Top of DATA EXTRACTS

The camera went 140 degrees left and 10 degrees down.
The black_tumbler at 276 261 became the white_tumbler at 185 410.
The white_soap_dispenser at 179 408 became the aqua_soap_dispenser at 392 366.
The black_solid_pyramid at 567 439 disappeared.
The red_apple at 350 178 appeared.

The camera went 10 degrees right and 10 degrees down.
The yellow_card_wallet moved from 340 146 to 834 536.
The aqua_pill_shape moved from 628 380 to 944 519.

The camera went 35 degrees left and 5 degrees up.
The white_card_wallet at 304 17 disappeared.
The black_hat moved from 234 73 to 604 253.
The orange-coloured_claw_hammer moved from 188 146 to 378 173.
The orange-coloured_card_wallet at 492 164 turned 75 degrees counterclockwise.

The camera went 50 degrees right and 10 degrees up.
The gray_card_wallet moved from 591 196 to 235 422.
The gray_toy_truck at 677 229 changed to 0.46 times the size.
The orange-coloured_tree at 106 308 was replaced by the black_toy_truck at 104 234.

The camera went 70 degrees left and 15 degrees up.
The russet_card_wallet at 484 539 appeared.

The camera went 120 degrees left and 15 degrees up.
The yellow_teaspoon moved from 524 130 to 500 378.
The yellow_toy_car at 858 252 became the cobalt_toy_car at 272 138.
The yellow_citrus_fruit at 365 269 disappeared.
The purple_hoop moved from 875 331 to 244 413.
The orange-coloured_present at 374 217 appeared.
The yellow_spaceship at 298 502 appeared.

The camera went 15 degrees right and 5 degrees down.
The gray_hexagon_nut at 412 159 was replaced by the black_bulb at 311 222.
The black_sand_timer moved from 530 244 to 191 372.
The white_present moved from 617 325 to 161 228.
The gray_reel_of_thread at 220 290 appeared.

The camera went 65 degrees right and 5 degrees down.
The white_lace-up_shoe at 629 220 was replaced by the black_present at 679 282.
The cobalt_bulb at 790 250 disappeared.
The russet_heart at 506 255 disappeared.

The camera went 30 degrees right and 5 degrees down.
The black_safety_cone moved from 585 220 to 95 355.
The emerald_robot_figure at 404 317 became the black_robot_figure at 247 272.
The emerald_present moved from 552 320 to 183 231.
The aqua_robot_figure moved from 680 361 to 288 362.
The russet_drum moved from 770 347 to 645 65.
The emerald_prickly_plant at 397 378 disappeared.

Bottom of DATA EXTRACTS

◆ **PROBLEM TO WORK ON**
Each record has to be given again exactly as written.

◆ **WRITTEN RESPONSE**
The camera went 140 degrees left and 10 degrees down.
The black_tumbler at 276 261 became the white_tumbler at 185 410.
The white_soap_dispenser at 179 408 became the aqua_soap_dispenser at 392 366.
The black_solid_pyramid at 567 439 disappeared.
The red_apple at 350 178 appeared.

The camera went 10 degrees right and 10 degrees down.
The yellow_card_wallet moved from 340 146 to 834 536.
The aqua_pill_shape moved from 628 380 to 944 519.

The camera went 35 degrees left and 5 degrees up.
The white_card_wallet at 304 17 disappeared.
The black_hat moved from 234 73 to 604 253.
The orange-coloured_claw_hammer moved from 188 146 to 378 173.
The orange-coloured_card_wallet at 492 164 turned 75 degrees counterclockwise.

The camera went 50 degrees right and 10 degrees up.
The gray_card_wallet moved from 591 196 to 235 422.
The gray_toy_truck at 677 229 changed to 0.46 times the size.
The orange-coloured_tree at 106 308 was replaced by the black_toy_truck at 104 234.

The camera went 70 degrees left and 15 degrees up.
The russet_card_wallet at 484 539 appeared.

The camera went 120 degrees left and 15 degrees up.
The yellow_teaspoon moved from 524 130 to 500 378.
The yellow_toy_car at 858 252 became the cobalt_toy_car at 272 138.
The yellow_citrus_fruit at 365 269 disappeared.
The purple_hoop moved from 875 331 to 244 413.
The orange-coloured_present at 374 217 appeared.
The yellow_spaceship at 298 502 appeared.

The camera went 15 degrees right and 5 degrees down.
The gray_hexagon_nut at 412 159 was replaced by the black_bulb at 311 222.
The black_sand_timer moved from 530 244 to 191 372.
The white_present moved from 617 325 to 161 228.
The gray_reel_of_thread at 220 290 appeared.

The camera went 65 degrees right and 5 degrees down.
The white_lace-up_shoe at 629 220 was replaced by the black_present at 679 282.
The cobalt_bulb at 790 250 disappeared.
The russet_heart at 506 255 disappeared.

The camera went 30 degrees right and 5 degrees down.
The black_safety_cone moved from 585 220 to 95 355.
The emerald_robot_figure at 404 317 became the black_robot_figure at 247 272.
The emerald_present moved from 552 320 to 183 231.
The aqua_robot_figure moved from 680 361 to 288 362.
The russet_drum moved from 770 347 to 645 65.
The emerald_prickly_plant at 397 378 disappeared.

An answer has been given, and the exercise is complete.